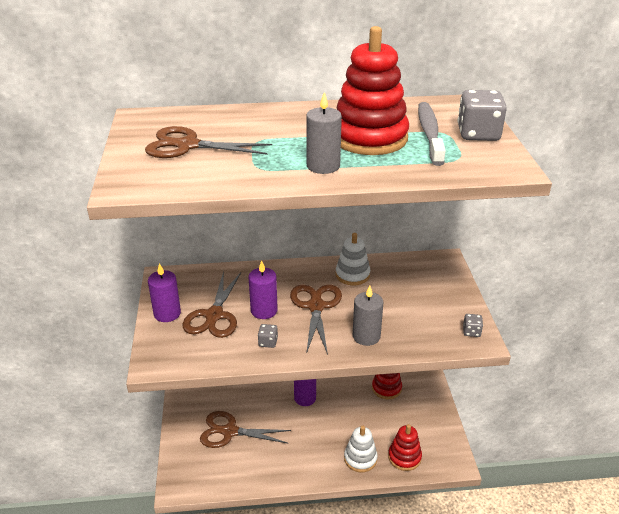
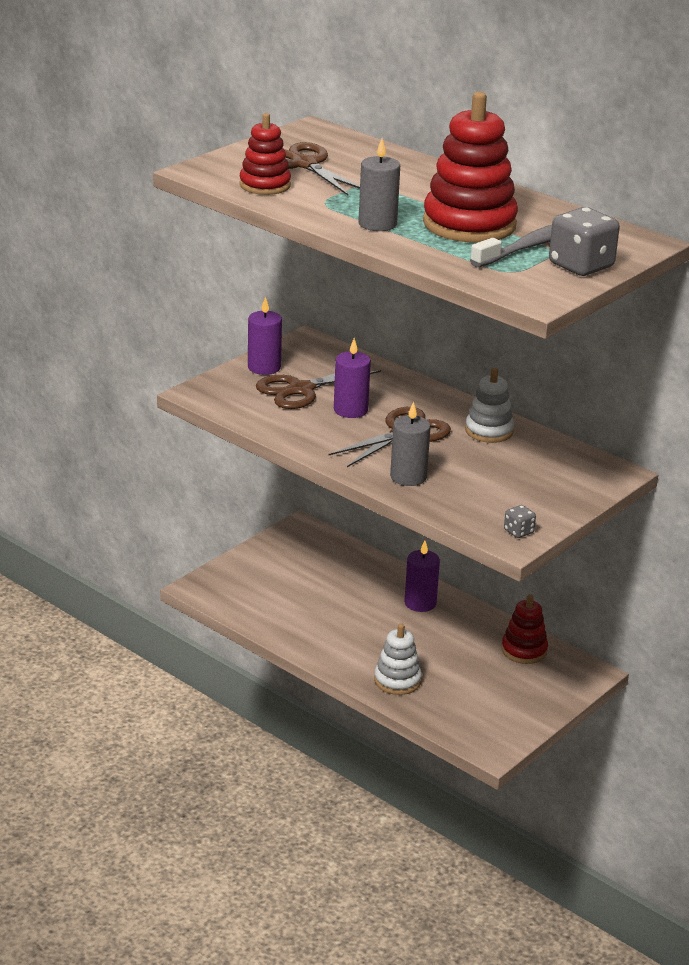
camera: 45 degrees right, 5 degrees down
(230, 432) = (304, 581): brown scissors -> none
(268, 342) = (312, 432): grey dice -> none
(404, 457) = (445, 709): red stacking toy -> red stacking toy (265, 185)

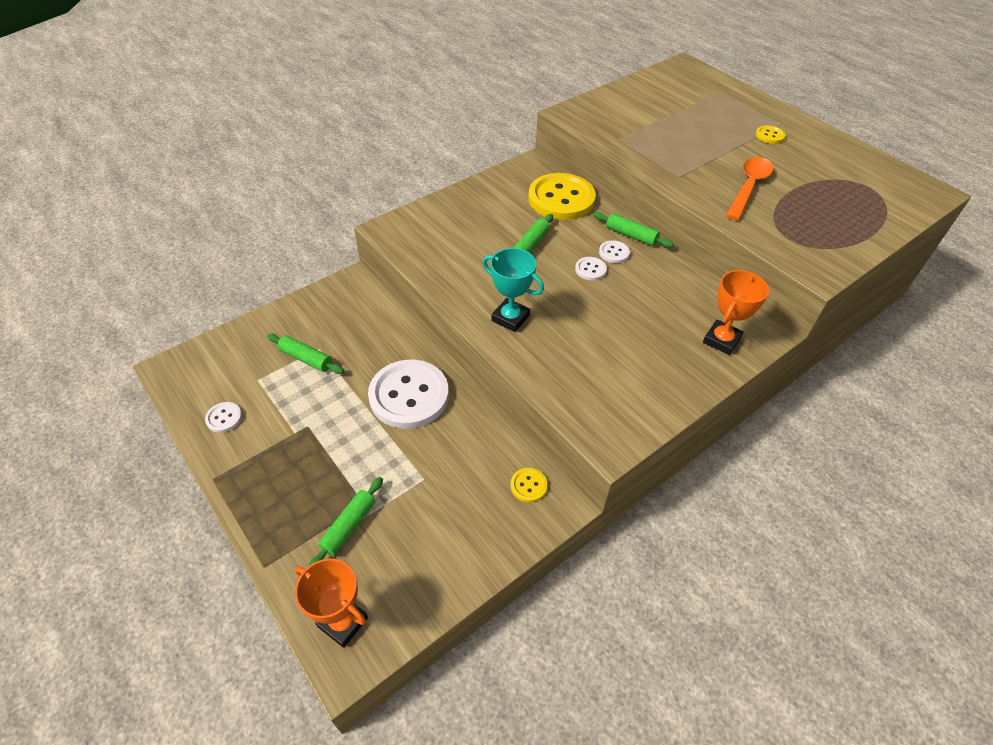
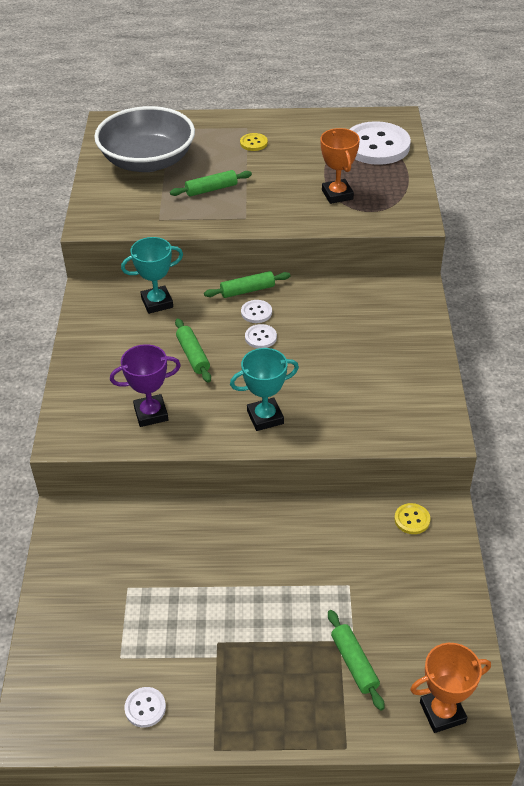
camera: 50 degrees left, 5 degrees down
(306, 358) = (131, 603): green rolling pin -> green rolling pin (211, 189)
(409, 395) = (251, 547): white button -> white button (376, 146)
(451, 256) = (151, 414): none -> purple trophy
(561, 199) = (157, 302): yellow button -> turquoise trophy
(671, 101) = (148, 161): none -> grey bowl
(721, 340) = (403, 315): orange trophy -> orange trophy (337, 194)
(748, 187) = (298, 192): orange spoon -> none

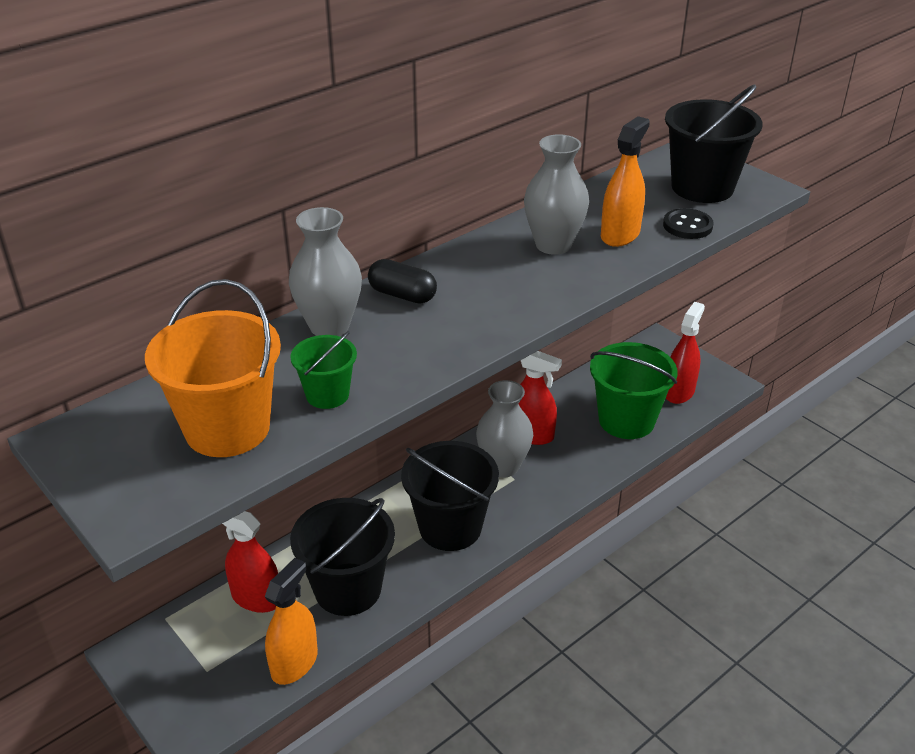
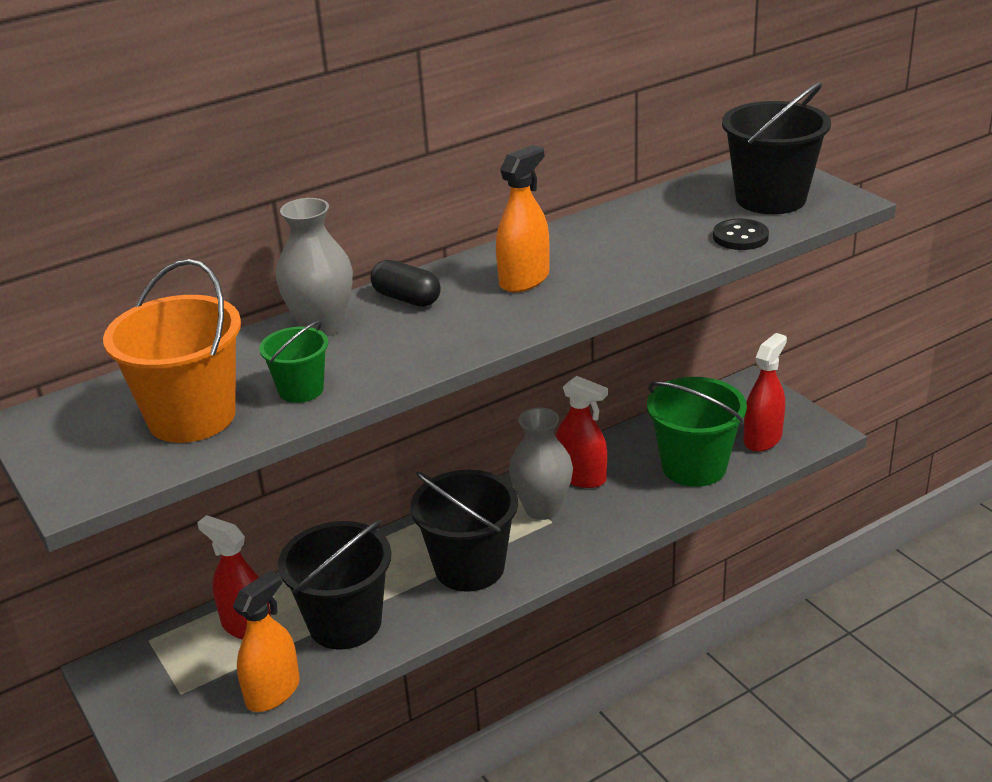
camera: 10 degrees right, 5 degrees down
(553, 245) = (584, 253): grey vase -> none
(620, 235) = (661, 244): orange spray bottle -> orange spray bottle (524, 280)

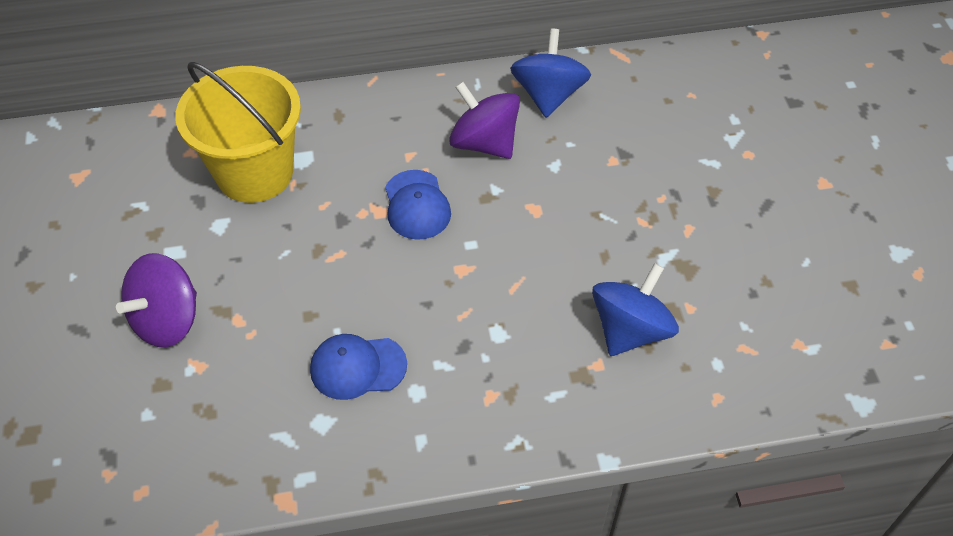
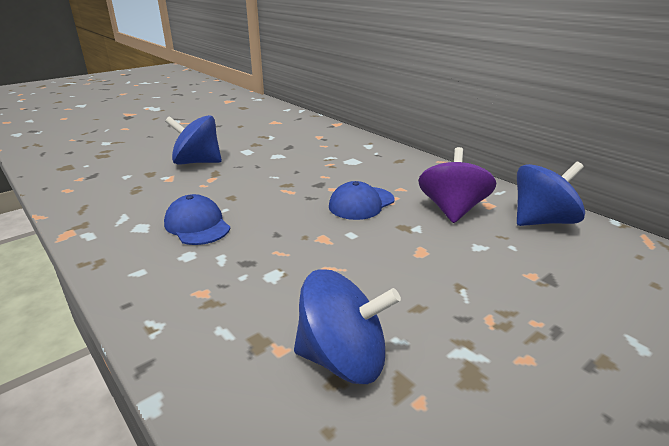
camera: 60 degrees right, 25 degrees down
(167, 320) = (197, 162): purple spinning top -> blue spinning top
(254, 172) = (325, 153): yellow bucket -> none

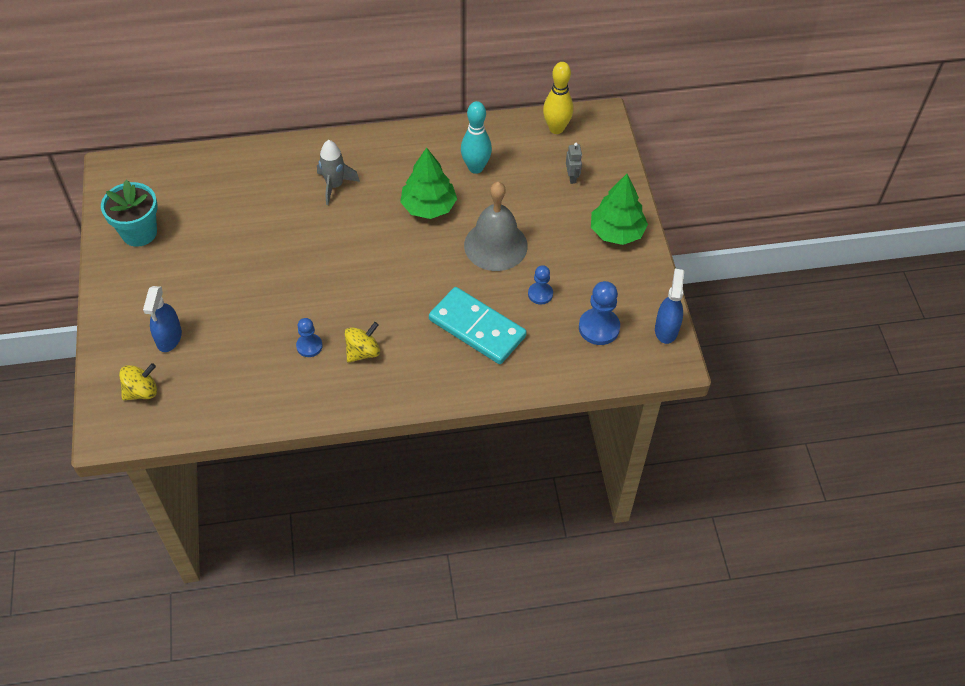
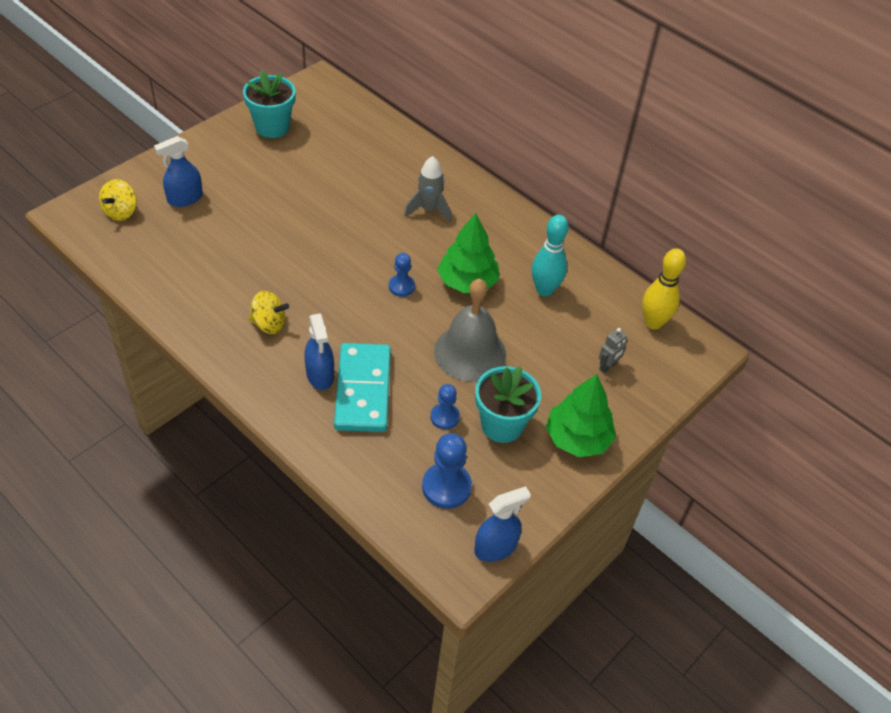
camera: 50 degrees right, 5 degrees down
(141, 391) = (121, 212): yellow spinning top -> yellow spinning top turned 90 degrees clockwise
(309, 346) = (246, 286): blue pawn -> blue pawn (401, 286)
(441, 346) = (320, 375): none -> blue spray bottle
(573, 266) = (502, 425): none -> turquoise flower pot

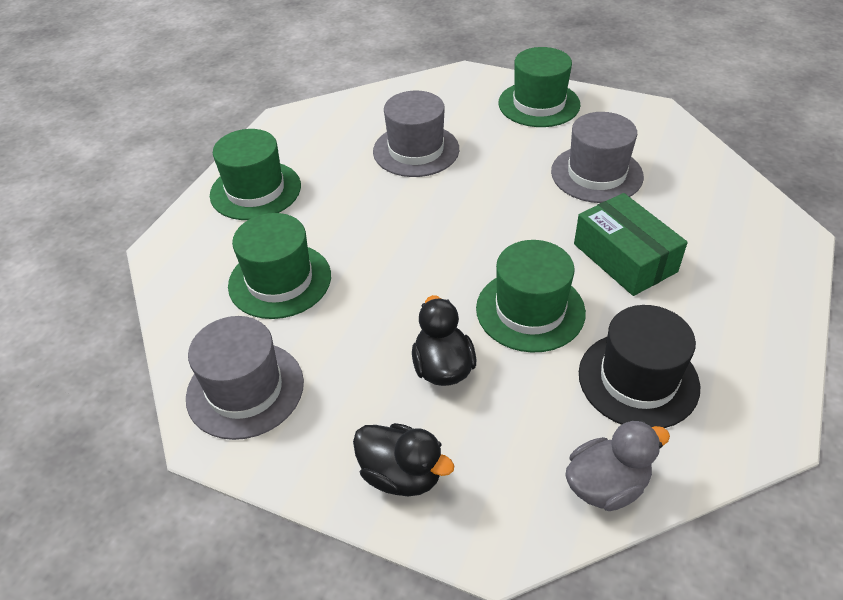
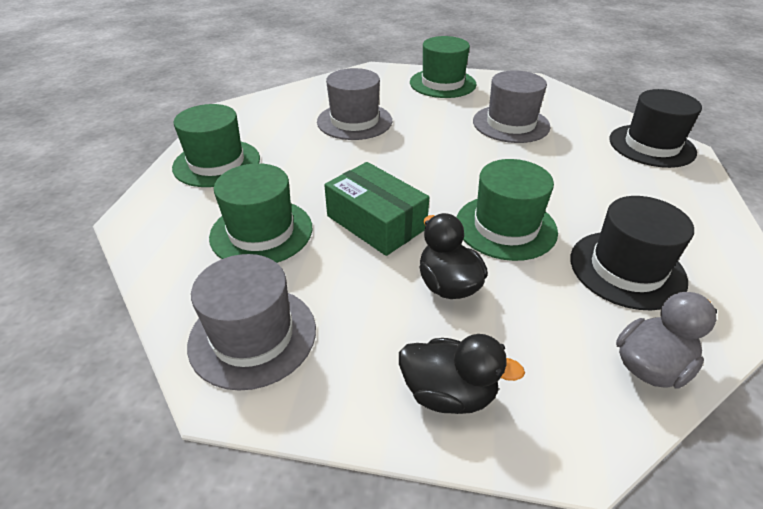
camera: 15 degrees left, 5 degrees down
(624, 258) = (564, 178): green box -> green box (376, 222)
(756, 225) = (651, 146): none -> black hat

────

*EXERCISE DESCRIPTION*
The whole listing above is to be printed again exactly; pictures stay out of it.

*WRITTEN REPLY*
camera: 45 degrees right, 5 degrees down
(230, 432) = (304, 581): brown scissors -> none
(268, 342) = (312, 432): grey dice -> none
(404, 457) = (445, 709): red stacking toy -> red stacking toy (265, 185)

camera: 50 degrees left, 5 degrees down
(306, 358) = (131, 603): green rolling pin -> green rolling pin (211, 189)
(409, 395) = (251, 547): white button -> white button (376, 146)
(451, 256) = (151, 414): none -> purple trophy
(561, 199) = (157, 302): yellow button -> turquoise trophy
(671, 101) = (148, 161): none -> grey bowl
(721, 340) = (403, 315): orange trophy -> orange trophy (337, 194)
(748, 187) = (298, 192): orange spoon -> none

camera: 10 degrees right, 5 degrees down
(553, 245) = (584, 253): grey vase -> none
(620, 235) = (661, 244): orange spray bottle -> orange spray bottle (524, 280)

camera: 60 degrees right, 25 degrees down
(167, 320) = (197, 162): purple spinning top -> blue spinning top
(254, 172) = (325, 153): yellow bucket -> none

camera: 50 degrees right, 5 degrees down
(141, 391) = (121, 212): yellow spinning top -> yellow spinning top turned 90 degrees clockwise
(309, 346) = (246, 286): blue pawn -> blue pawn (401, 286)
(441, 346) = (320, 375): none -> blue spray bottle
(573, 266) = (502, 425): none -> turquoise flower pot

camera: 15 degrees left, 5 degrees down
(624, 258) = (564, 178): green box -> green box (376, 222)
(756, 225) = (651, 146): none -> black hat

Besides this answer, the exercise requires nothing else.